> **EXERCISE MATERIALS**:

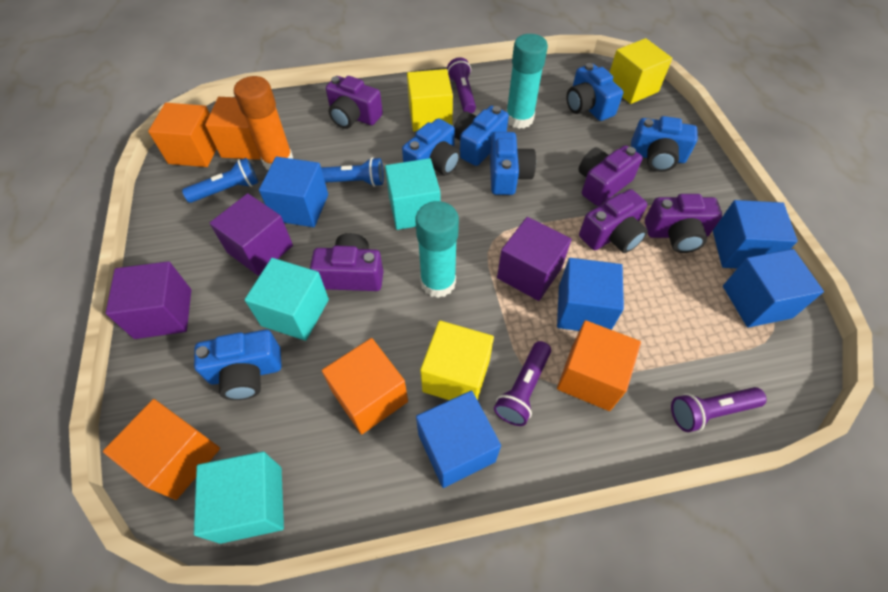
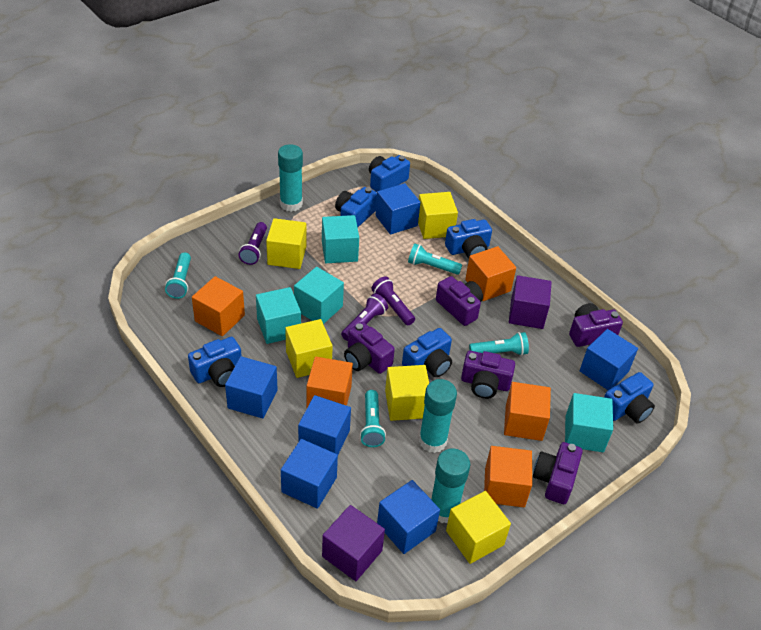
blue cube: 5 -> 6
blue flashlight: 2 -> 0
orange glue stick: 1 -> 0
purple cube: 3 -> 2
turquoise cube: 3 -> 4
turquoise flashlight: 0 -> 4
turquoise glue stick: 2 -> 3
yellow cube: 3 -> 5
---
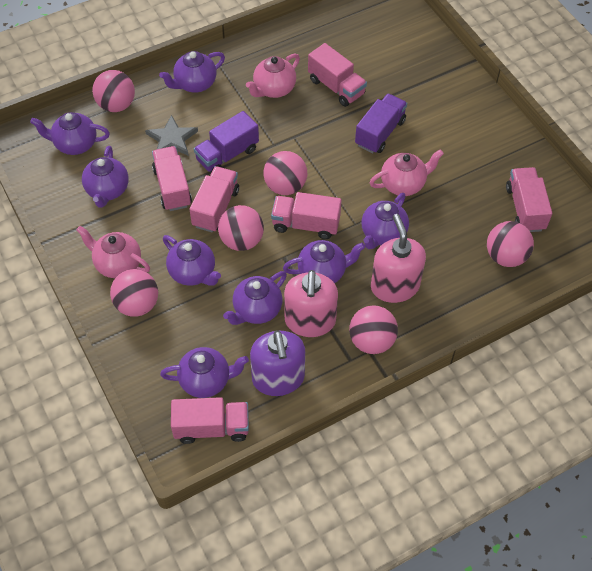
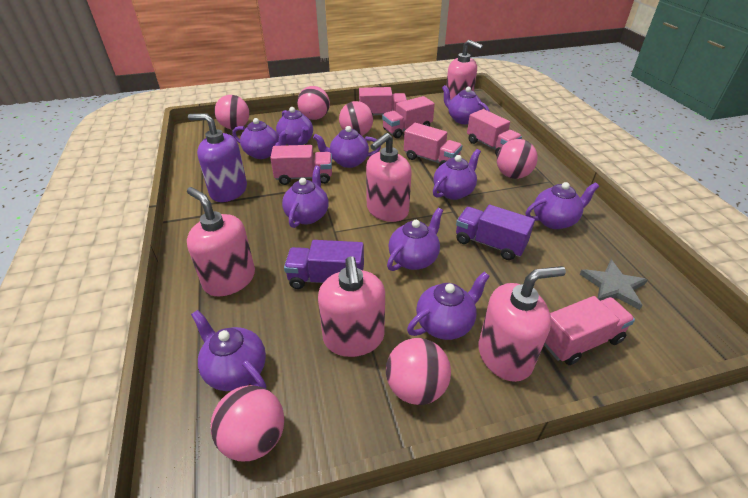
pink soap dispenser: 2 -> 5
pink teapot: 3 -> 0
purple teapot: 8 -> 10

> **EXERCISE DETAILS**:
Print, from the entries above, the line with "blue flashlight: 2 -> 0", the line with "yellow cube: 3 -> 5" and all lines between them, exactly and with nothing else.

> **RESPONSE TO THE TASK**:
blue flashlight: 2 -> 0
orange glue stick: 1 -> 0
purple cube: 3 -> 2
turquoise cube: 3 -> 4
turquoise flashlight: 0 -> 4
turquoise glue stick: 2 -> 3
yellow cube: 3 -> 5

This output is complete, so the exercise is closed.